> _About this task_
Would you reproduce, word for word, only the lines running from the top of the data through the line containing "camera: 10 degrees left, 5 degrees down", and none of the pictures?

====== Extracted entries

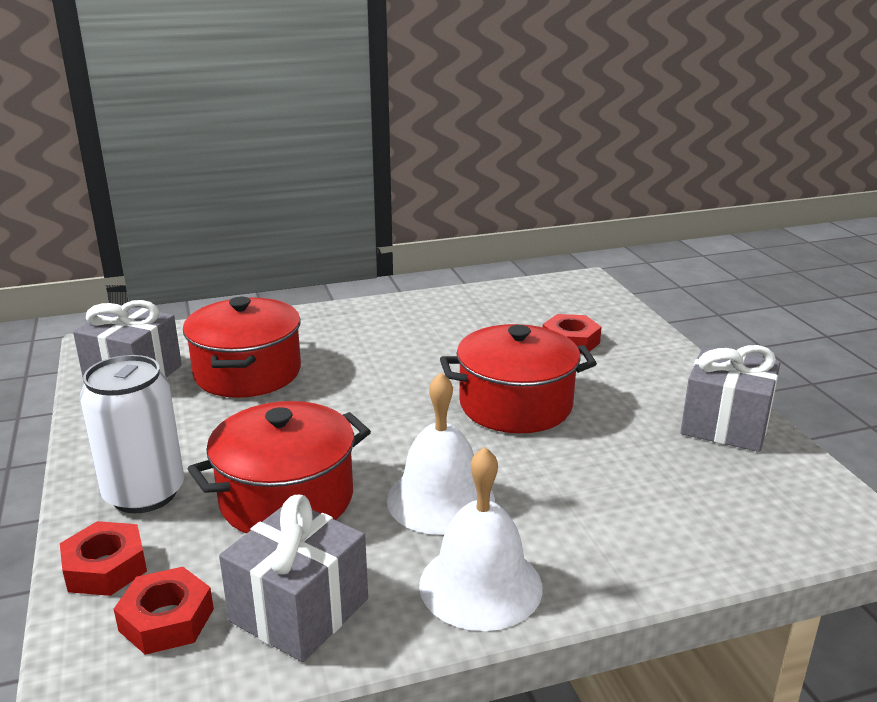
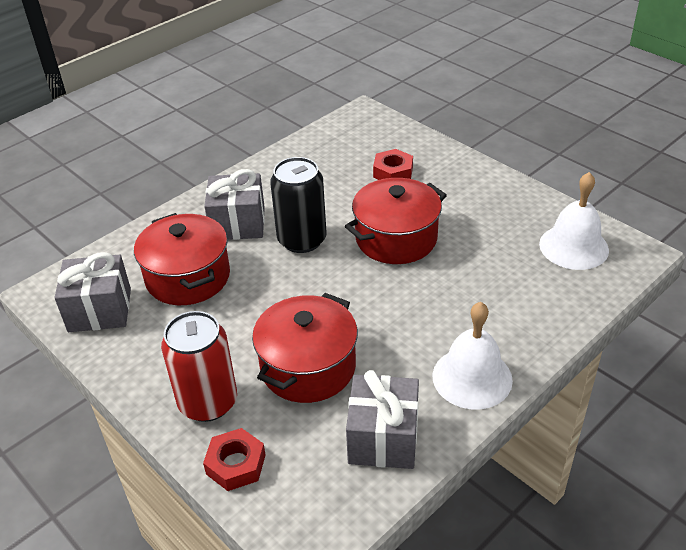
camera: 25 degrees left, 15 degrees up
(144, 493) = (208, 402): white can -> red can
(166, 620) = (309, 480): red nut -> none
(402, 375) = (302, 240): none -> black can
(440, 499) = (405, 329): white bell -> white bell (573, 246)
(725, 425) = (530, 209): grey gift -> grey gift (238, 223)

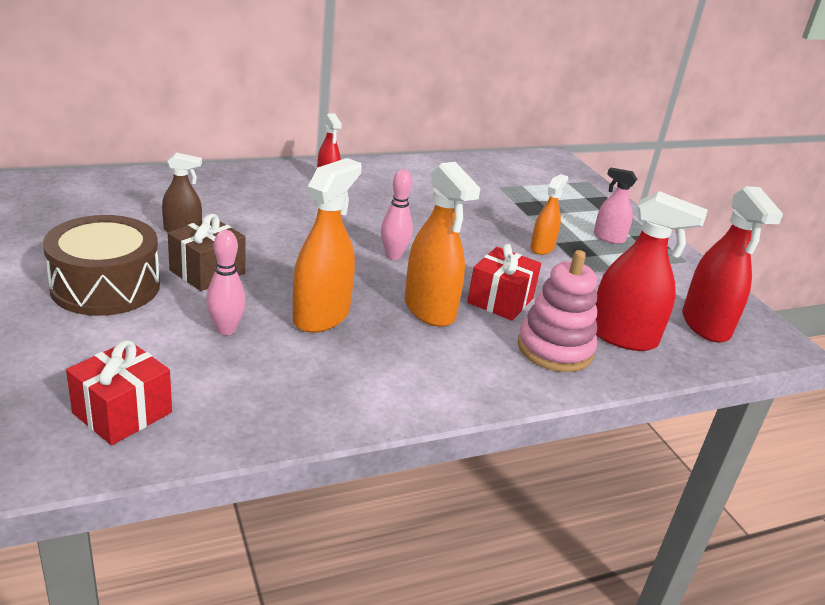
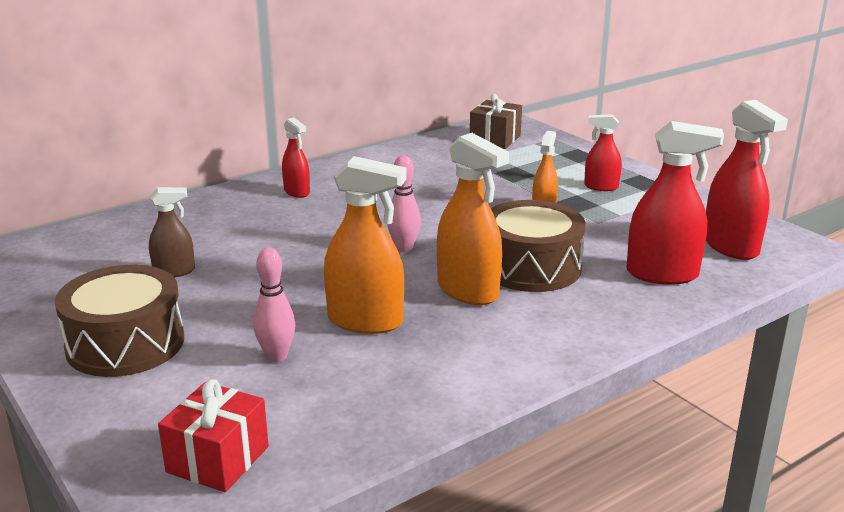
camera: 10 degrees left, 5 degrees down
(207, 272) = (224, 305): brown gift -> brown gift (495, 139)
(321, 316) = (365, 321): orange spray bottle -> orange spray bottle turned 90 degrees clockwise
(500, 300) = (531, 267): red gift -> brown drum
(555, 349) = (606, 299): pink stacking toy -> none
(608, 238) = (601, 187): pink spray bottle -> red spray bottle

============

> _Your solution_
camera: 25 degrees left, 15 degrees up
(144, 493) = (208, 402): white can -> red can
(166, 620) = (309, 480): red nut -> none
(402, 375) = (302, 240): none -> black can
(440, 499) = (405, 329): white bell -> white bell (573, 246)
(725, 425) = (530, 209): grey gift -> grey gift (238, 223)

camera: 10 degrees left, 5 degrees down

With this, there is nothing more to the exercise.